PROBLEM:
Find the lines below that contain the string "buffer", count them, and give only the number.

[GIVEN DATA]

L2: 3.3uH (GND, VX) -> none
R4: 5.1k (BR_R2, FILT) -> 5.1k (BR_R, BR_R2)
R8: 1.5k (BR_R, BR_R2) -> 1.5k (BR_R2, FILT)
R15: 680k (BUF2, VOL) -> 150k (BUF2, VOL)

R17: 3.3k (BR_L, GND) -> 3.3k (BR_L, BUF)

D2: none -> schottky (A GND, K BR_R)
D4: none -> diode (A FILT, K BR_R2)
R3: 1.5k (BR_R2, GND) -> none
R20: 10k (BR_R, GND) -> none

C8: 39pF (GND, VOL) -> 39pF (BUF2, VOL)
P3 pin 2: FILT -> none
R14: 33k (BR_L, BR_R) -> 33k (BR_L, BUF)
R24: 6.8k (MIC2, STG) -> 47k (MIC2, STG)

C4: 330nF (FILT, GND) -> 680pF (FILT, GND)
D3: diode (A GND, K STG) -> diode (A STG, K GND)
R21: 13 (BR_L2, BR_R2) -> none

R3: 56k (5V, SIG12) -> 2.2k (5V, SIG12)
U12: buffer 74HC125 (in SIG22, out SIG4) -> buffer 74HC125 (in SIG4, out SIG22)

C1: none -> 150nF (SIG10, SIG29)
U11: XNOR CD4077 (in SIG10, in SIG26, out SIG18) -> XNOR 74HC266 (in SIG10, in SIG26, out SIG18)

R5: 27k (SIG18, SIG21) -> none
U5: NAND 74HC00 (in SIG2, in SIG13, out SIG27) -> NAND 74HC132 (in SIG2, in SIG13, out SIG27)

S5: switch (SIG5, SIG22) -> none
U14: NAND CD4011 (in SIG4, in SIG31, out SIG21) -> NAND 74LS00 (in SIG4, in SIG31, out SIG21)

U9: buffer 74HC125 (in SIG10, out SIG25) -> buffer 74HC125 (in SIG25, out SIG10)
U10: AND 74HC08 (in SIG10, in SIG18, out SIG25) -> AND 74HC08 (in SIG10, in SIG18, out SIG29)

[/GIVEN DATA]

RESULT BELOW:
2